(Collected data entries)
• • • • • • •
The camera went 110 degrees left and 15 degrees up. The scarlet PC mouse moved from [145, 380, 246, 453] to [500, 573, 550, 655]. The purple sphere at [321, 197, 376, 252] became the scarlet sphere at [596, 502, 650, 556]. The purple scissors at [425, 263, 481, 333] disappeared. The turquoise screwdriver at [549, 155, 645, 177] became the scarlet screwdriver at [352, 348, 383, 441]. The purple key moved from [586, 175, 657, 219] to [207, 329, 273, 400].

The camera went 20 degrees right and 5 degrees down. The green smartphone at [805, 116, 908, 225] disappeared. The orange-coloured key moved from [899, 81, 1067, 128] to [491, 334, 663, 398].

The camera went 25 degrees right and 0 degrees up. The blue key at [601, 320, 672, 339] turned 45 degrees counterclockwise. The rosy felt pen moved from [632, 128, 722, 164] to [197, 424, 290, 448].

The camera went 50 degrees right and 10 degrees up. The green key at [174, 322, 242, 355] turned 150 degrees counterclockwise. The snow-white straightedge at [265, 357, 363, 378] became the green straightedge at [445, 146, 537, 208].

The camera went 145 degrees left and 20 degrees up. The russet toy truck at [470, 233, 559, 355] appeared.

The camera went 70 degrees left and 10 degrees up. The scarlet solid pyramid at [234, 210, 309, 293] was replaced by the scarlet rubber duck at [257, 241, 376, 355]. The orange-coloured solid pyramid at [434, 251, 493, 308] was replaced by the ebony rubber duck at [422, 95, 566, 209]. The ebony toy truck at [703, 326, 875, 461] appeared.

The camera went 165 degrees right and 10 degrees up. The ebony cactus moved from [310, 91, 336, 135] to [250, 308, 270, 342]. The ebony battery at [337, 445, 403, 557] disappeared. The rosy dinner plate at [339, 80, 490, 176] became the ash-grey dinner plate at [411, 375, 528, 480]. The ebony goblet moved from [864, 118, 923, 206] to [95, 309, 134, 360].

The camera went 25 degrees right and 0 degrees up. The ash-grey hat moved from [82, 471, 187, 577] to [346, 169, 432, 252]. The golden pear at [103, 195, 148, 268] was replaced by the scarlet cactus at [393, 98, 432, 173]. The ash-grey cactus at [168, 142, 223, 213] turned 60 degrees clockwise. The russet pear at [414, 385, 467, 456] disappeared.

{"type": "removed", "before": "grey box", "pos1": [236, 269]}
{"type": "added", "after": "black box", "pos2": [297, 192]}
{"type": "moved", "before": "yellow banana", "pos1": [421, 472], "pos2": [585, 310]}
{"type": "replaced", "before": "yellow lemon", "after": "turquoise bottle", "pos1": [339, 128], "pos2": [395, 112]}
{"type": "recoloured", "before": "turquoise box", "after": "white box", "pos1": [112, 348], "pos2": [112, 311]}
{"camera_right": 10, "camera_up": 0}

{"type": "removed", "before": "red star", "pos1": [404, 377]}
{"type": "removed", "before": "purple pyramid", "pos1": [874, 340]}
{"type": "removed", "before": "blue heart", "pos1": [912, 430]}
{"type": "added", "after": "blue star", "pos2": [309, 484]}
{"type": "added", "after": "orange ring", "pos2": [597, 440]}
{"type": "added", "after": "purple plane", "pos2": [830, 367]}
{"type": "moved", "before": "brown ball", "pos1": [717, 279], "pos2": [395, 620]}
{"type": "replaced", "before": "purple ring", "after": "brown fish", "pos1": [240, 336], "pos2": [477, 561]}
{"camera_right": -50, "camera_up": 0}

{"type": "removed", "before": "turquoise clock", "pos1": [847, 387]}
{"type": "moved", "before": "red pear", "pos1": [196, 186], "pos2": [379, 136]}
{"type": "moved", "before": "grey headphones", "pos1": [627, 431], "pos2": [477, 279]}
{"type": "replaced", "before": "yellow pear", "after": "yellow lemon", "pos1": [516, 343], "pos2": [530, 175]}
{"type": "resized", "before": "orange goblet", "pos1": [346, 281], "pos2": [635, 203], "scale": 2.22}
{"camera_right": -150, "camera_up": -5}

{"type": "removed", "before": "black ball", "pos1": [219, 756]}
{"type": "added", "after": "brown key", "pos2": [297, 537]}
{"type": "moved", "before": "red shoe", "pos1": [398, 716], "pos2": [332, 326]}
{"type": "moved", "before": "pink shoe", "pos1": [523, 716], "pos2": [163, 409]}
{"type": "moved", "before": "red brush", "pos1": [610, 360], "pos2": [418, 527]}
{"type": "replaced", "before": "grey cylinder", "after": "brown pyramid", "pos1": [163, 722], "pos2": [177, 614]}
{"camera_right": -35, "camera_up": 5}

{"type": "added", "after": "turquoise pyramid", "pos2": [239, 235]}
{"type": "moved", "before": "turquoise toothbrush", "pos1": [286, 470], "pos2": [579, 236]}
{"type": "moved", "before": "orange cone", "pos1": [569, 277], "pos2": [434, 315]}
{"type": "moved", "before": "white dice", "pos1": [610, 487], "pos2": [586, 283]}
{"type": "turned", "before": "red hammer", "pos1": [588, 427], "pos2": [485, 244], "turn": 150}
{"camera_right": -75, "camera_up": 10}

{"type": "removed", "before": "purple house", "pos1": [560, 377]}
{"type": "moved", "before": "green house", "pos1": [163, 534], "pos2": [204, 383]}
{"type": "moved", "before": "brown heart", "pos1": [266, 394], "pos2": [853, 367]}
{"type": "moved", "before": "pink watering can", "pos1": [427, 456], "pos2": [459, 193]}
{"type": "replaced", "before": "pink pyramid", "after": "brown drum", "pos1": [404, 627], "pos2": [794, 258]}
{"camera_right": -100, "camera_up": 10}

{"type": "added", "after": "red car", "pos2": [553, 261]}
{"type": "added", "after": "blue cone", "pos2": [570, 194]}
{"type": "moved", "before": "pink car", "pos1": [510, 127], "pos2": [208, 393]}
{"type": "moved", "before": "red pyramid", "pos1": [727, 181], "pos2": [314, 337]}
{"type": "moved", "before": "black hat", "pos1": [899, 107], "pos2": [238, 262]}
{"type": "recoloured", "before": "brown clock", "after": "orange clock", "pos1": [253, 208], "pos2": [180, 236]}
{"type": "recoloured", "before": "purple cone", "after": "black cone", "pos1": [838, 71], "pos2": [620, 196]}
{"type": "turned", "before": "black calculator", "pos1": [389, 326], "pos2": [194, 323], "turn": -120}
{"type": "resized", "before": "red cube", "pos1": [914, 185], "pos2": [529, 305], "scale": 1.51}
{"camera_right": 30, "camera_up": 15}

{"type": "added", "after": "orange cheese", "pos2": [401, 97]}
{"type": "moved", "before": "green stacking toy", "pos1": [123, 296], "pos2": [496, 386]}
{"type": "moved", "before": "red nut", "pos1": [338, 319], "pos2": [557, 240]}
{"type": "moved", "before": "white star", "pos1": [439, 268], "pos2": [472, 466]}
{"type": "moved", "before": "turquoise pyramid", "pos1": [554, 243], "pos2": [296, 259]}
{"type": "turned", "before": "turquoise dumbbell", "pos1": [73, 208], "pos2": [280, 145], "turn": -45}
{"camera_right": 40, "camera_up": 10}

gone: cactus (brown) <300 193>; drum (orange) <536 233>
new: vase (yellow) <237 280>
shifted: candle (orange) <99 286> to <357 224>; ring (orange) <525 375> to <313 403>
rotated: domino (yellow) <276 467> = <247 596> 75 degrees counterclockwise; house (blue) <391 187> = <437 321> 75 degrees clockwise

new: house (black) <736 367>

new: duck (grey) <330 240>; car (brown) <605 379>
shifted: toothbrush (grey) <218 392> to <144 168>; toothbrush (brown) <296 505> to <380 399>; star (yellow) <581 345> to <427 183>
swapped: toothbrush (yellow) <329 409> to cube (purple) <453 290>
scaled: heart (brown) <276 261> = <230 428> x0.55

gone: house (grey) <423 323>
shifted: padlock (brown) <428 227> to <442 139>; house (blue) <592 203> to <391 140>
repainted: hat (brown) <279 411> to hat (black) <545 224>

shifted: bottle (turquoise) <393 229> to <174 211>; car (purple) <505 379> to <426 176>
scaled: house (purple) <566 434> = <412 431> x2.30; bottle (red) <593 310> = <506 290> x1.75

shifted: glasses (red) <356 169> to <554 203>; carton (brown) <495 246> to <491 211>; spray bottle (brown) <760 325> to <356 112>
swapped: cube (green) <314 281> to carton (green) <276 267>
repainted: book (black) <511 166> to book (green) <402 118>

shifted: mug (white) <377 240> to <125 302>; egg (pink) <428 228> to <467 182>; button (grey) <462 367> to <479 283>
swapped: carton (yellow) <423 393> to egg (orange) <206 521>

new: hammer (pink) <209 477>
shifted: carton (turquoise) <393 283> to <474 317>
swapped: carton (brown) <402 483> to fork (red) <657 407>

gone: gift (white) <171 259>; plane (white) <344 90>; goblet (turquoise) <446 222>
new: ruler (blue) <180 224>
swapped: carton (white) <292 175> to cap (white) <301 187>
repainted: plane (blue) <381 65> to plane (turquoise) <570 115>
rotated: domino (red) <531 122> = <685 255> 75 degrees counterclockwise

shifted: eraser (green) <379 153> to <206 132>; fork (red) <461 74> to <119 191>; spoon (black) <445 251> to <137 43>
• • • • • • •
What is needed – Repeat, exactly as they stand above, the lines from the line with "new: vase (yellow) <237 280>" to the line with "shifted: candle (orange)", both lines included.

Result for this exercise –
new: vase (yellow) <237 280>
shifted: candle (orange) <99 286> to <357 224>; ring (orange) <525 375> to <313 403>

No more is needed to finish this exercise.